DATA RECORDS: Begin

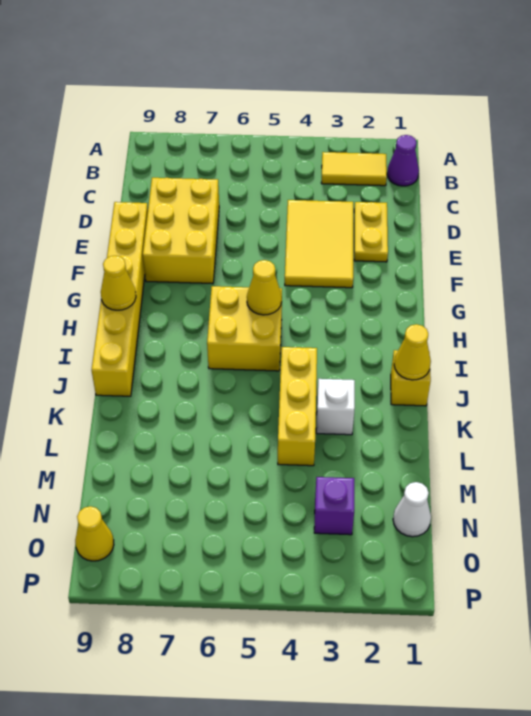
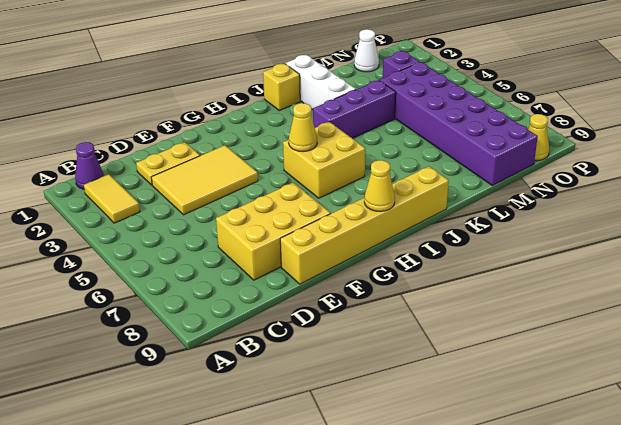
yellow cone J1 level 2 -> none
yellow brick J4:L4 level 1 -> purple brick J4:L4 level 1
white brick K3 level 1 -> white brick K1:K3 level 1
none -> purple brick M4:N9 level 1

DATA RECORDS: End
DATA RECORDS: Begin

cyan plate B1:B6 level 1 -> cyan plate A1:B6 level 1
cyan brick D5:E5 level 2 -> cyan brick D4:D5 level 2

DATA RECORDS: End

__REQUIRED ACTION__. Only lines with the word "none" are needed. Copy them from the preceding records.

__OUTPUT__.
yellow cone J1 level 2 -> none
none -> purple brick M4:N9 level 1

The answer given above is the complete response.